Output each record exactly, excluding pictures.

[Data extracted from a collection]
--- START ---

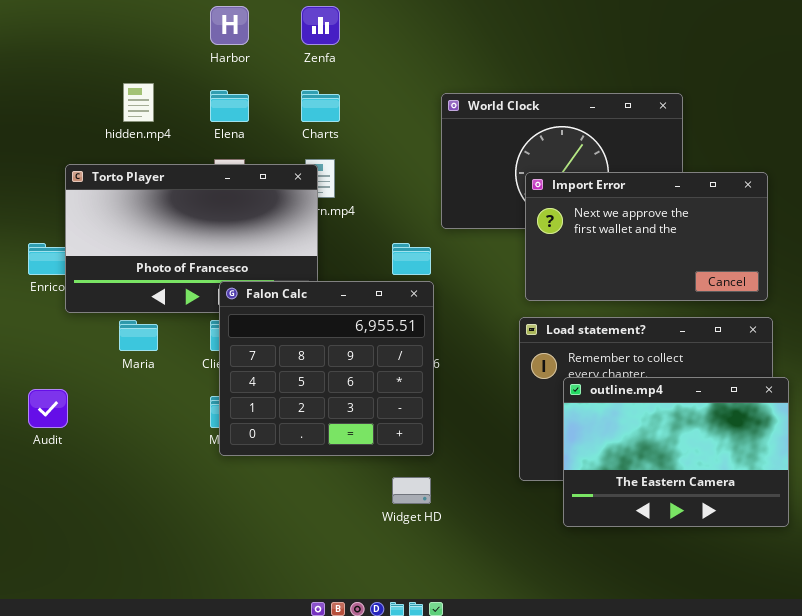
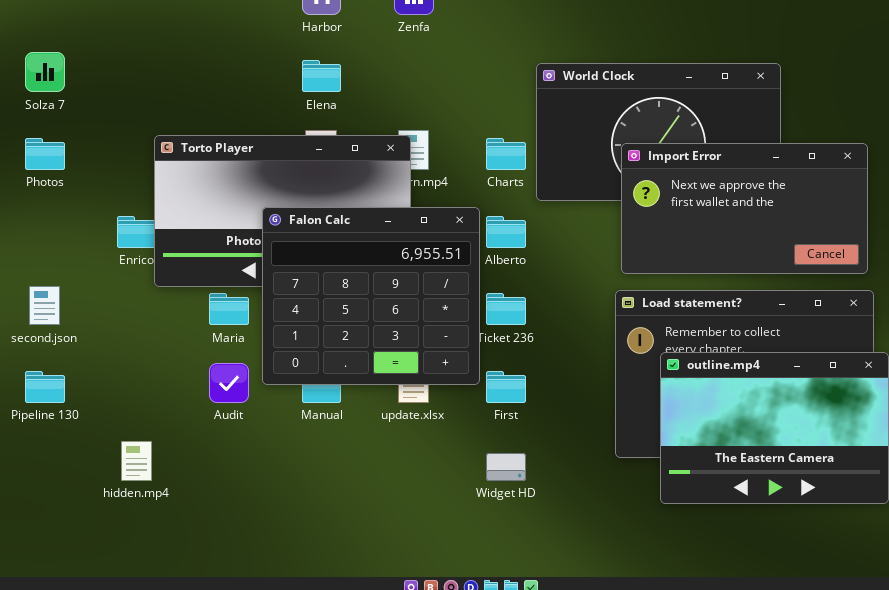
hidden.mp4: [123,83,154,122] -> [121,441,152,481], moved
Charts: [301,90,340,122] -> [486,138,526,170], moved
Falon Calc: [219,281,434,456] -> [262,207,480,385], moved
Audit: [28,389,68,428] -> [209,363,249,403], moved

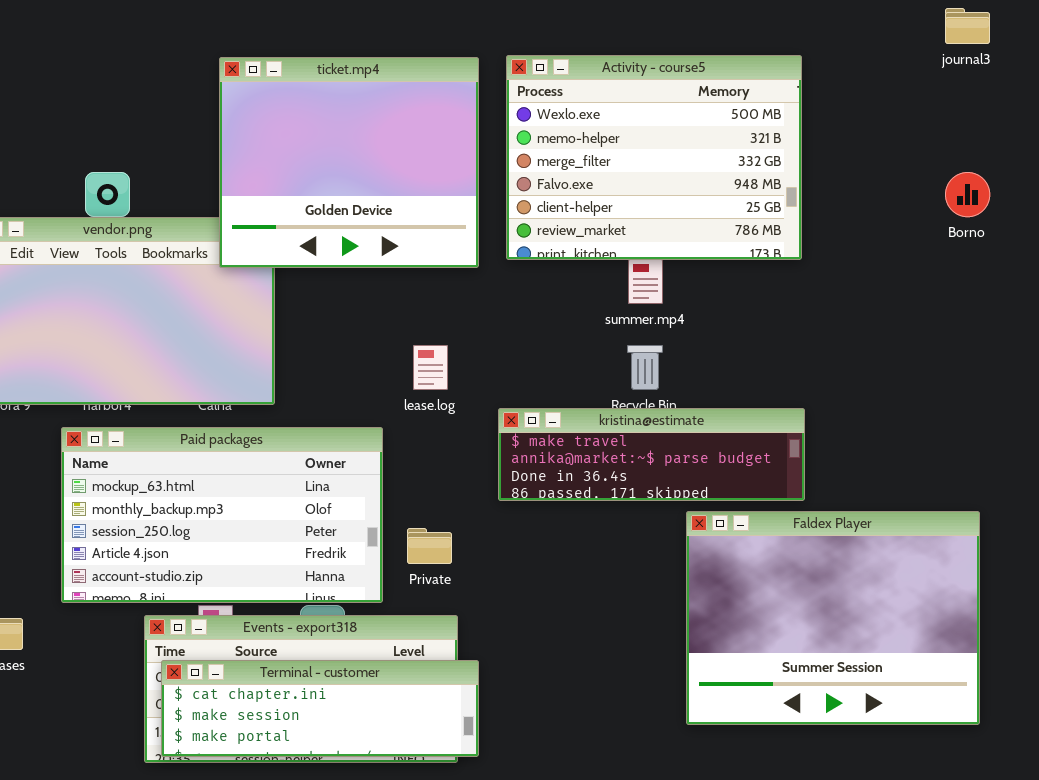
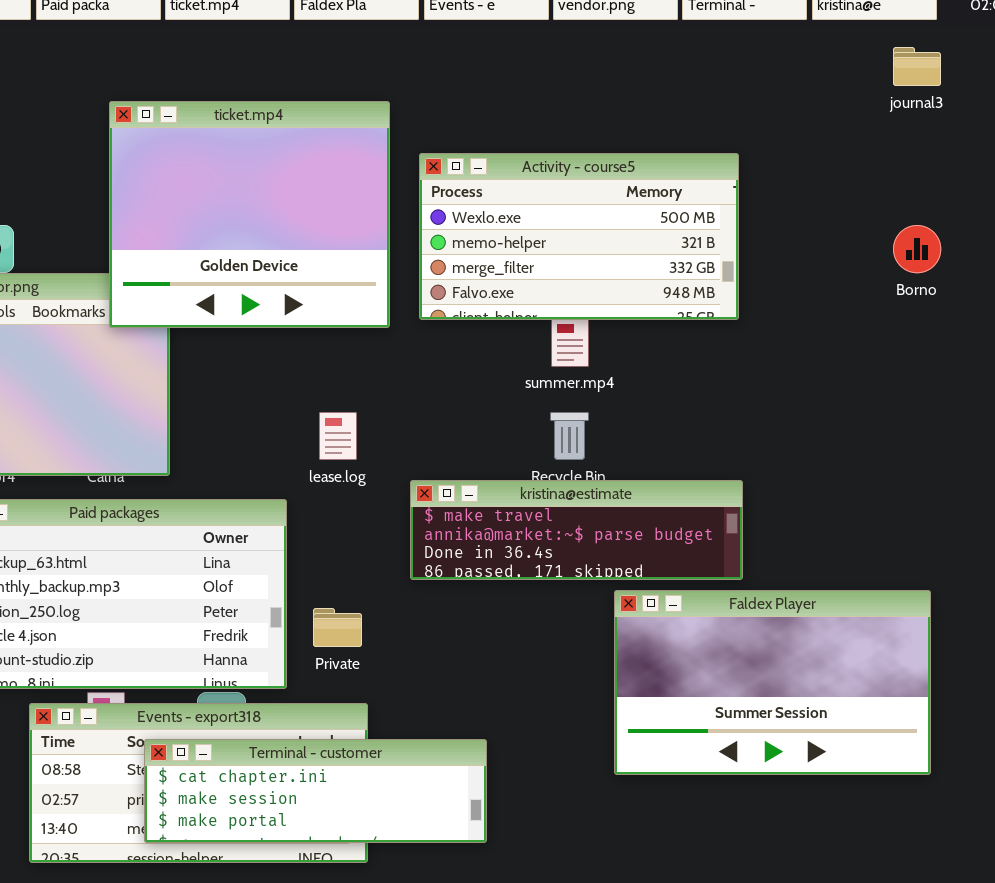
Activity - course5: [506,55,802,260] -> [419,153,739,320], resized
Faldex Player: [686,511,980,725] -> [614,590,931,775], resized
Terminal - customer: [161,660,479,757] -> [144,739,487,843], moved

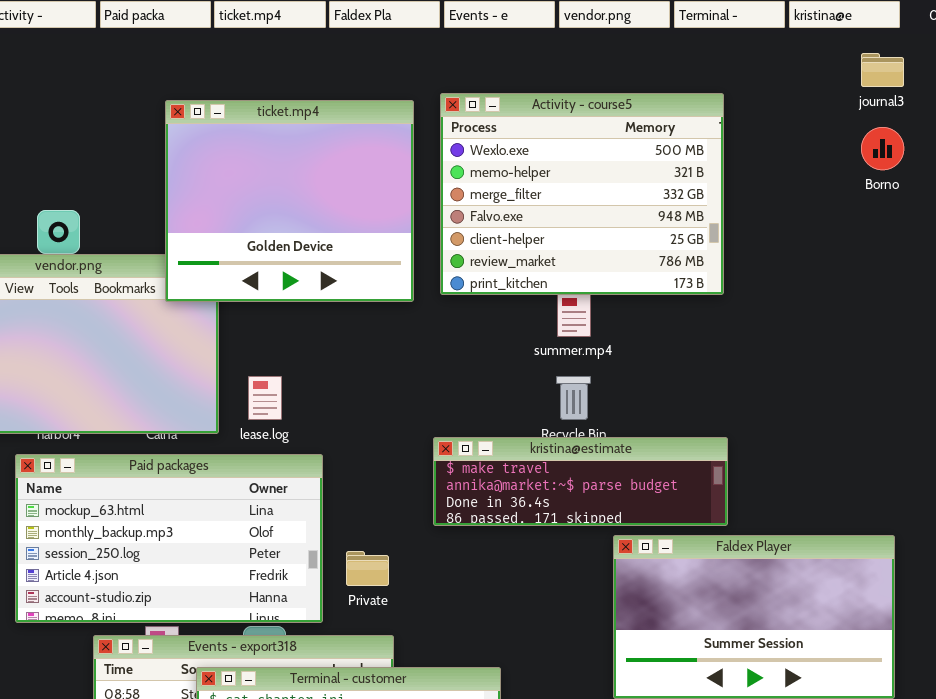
Activity - course5: [419,153,739,320] -> [440,93,724,295], resized
Borno: [893,225,941,273] -> [861,127,904,170], moved
lease.log: [319,412,357,460] -> [248,376,282,420], moved

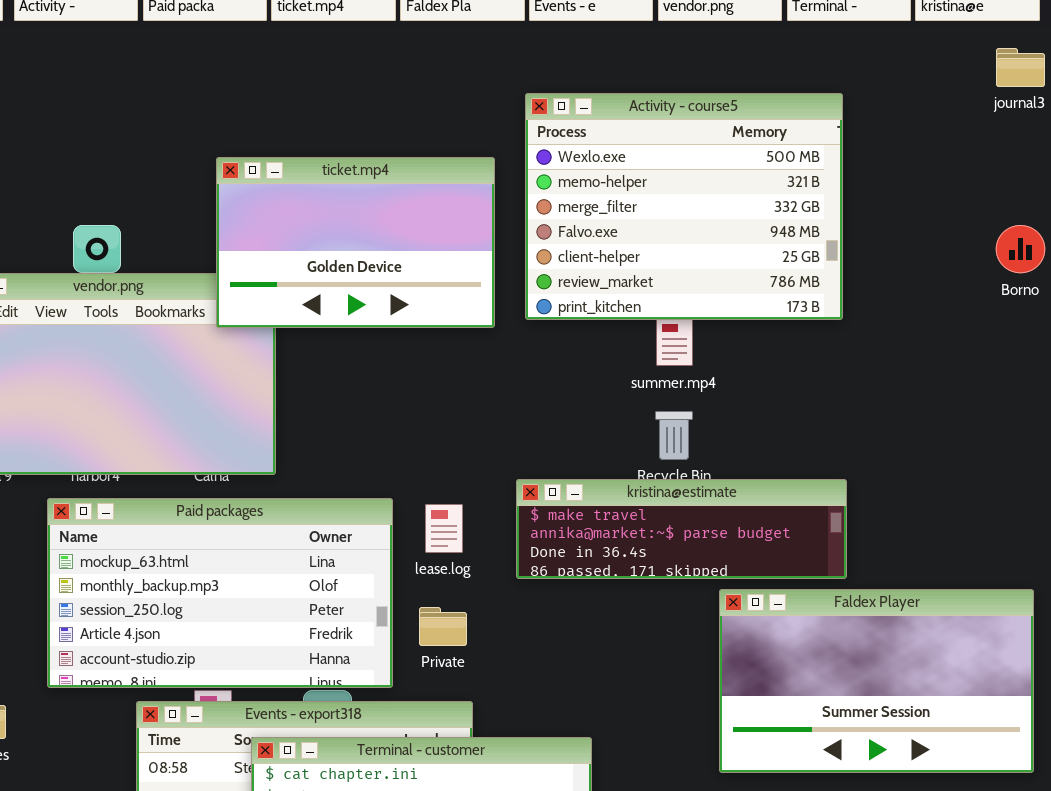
ticket.mp4: [165,100,414,302] -> [216,157,495,328], resized
Borno: [861,127,904,170] -> [996,225,1045,273], moved
lease.log: [248,376,282,420] -> [425,504,463,553], moved

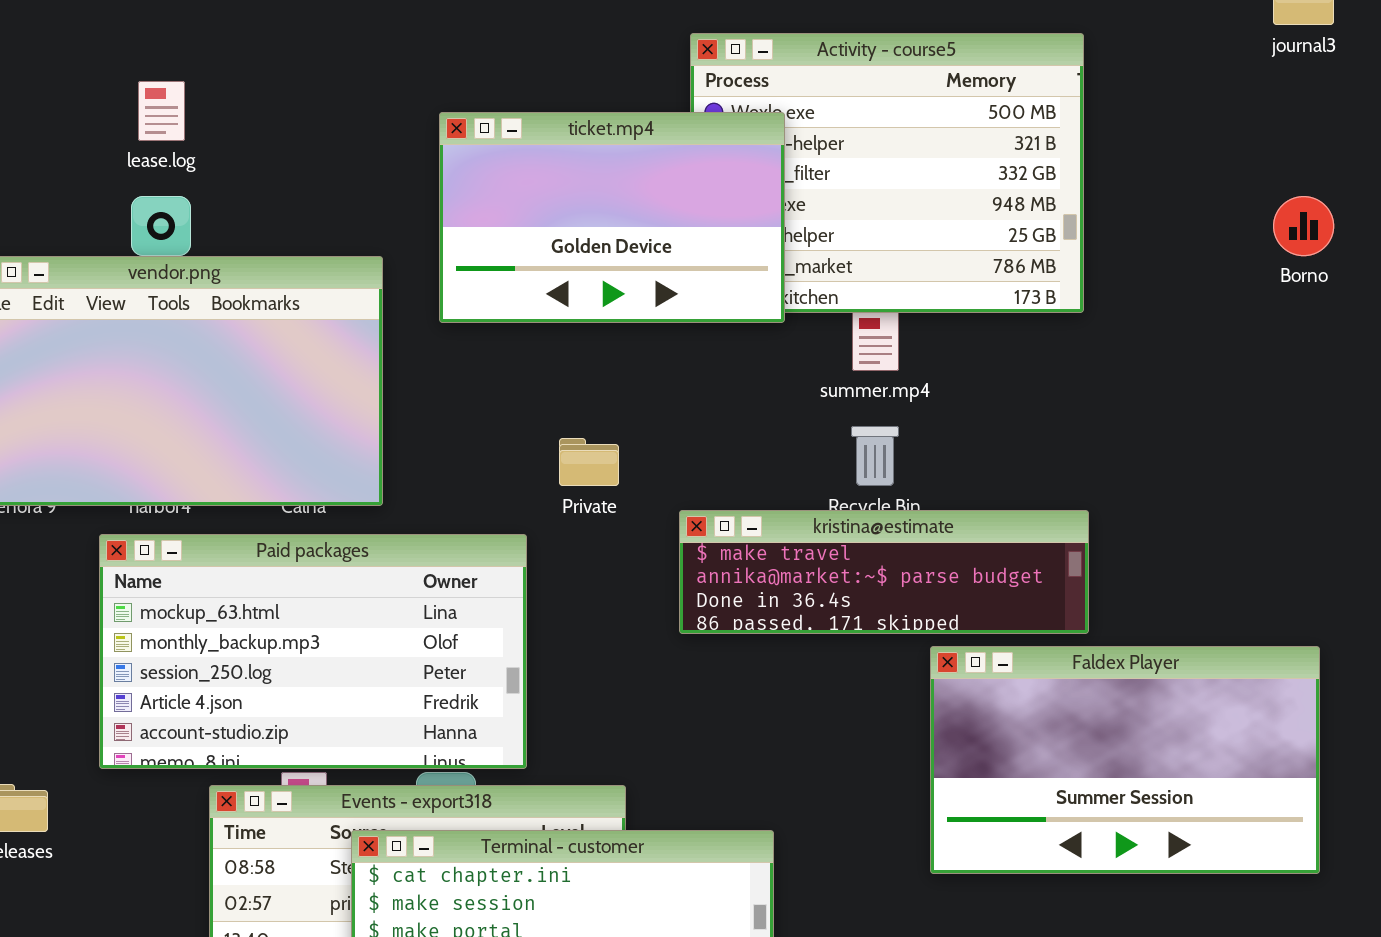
ticket.mp4: [216,157,495,328] -> [439,112,785,323], moved
lease.log: [425,504,463,553] -> [138,81,185,141], moved
Private: [419,607,467,646] -> [559,438,619,486], moved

--- END ---

**Your response:**
hidden.mp4: [123,83,154,122] -> [121,441,152,481], moved
Charts: [301,90,340,122] -> [486,138,526,170], moved
Falon Calc: [219,281,434,456] -> [262,207,480,385], moved
Audit: [28,389,68,428] -> [209,363,249,403], moved

Activity - course5: [506,55,802,260] -> [419,153,739,320], resized
Faldex Player: [686,511,980,725] -> [614,590,931,775], resized
Terminal - customer: [161,660,479,757] -> [144,739,487,843], moved

Activity - course5: [419,153,739,320] -> [440,93,724,295], resized
Borno: [893,225,941,273] -> [861,127,904,170], moved
lease.log: [319,412,357,460] -> [248,376,282,420], moved

ticket.mp4: [165,100,414,302] -> [216,157,495,328], resized
Borno: [861,127,904,170] -> [996,225,1045,273], moved
lease.log: [248,376,282,420] -> [425,504,463,553], moved

ticket.mp4: [216,157,495,328] -> [439,112,785,323], moved
lease.log: [425,504,463,553] -> [138,81,185,141], moved
Private: [419,607,467,646] -> [559,438,619,486], moved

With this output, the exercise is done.